• _Action item_: In the listing below, find each line with the string "blue" and report it.

• _Information supplied_:
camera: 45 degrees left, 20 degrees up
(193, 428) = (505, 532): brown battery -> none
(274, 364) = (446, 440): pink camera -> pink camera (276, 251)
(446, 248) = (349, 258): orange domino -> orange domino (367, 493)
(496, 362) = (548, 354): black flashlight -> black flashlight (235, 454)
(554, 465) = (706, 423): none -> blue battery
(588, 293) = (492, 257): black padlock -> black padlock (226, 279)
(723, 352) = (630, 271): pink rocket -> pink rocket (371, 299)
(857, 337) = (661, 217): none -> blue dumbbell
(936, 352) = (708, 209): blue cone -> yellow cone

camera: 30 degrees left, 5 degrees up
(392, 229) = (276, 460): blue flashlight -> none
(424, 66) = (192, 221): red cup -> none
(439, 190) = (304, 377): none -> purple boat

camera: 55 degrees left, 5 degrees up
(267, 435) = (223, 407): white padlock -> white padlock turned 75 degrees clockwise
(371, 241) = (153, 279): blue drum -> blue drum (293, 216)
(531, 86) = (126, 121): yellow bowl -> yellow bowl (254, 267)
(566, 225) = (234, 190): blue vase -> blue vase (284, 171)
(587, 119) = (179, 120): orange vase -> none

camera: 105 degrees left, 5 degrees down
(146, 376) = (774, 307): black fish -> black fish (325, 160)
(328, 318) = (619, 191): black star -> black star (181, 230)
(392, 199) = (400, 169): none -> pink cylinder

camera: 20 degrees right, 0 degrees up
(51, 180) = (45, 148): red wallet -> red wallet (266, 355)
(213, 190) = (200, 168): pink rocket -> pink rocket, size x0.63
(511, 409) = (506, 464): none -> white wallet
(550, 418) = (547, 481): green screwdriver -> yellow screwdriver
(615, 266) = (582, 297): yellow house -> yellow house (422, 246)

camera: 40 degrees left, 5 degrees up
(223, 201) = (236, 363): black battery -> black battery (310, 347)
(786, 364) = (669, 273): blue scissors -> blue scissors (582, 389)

• _Output of the exercise_:
(554, 465) = (706, 423): none -> blue battery
(857, 337) = (661, 217): none -> blue dumbbell
(936, 352) = (708, 209): blue cone -> yellow cone
(392, 229) = (276, 460): blue flashlight -> none
(371, 241) = (153, 279): blue drum -> blue drum (293, 216)
(566, 225) = (234, 190): blue vase -> blue vase (284, 171)
(786, 364) = (669, 273): blue scissors -> blue scissors (582, 389)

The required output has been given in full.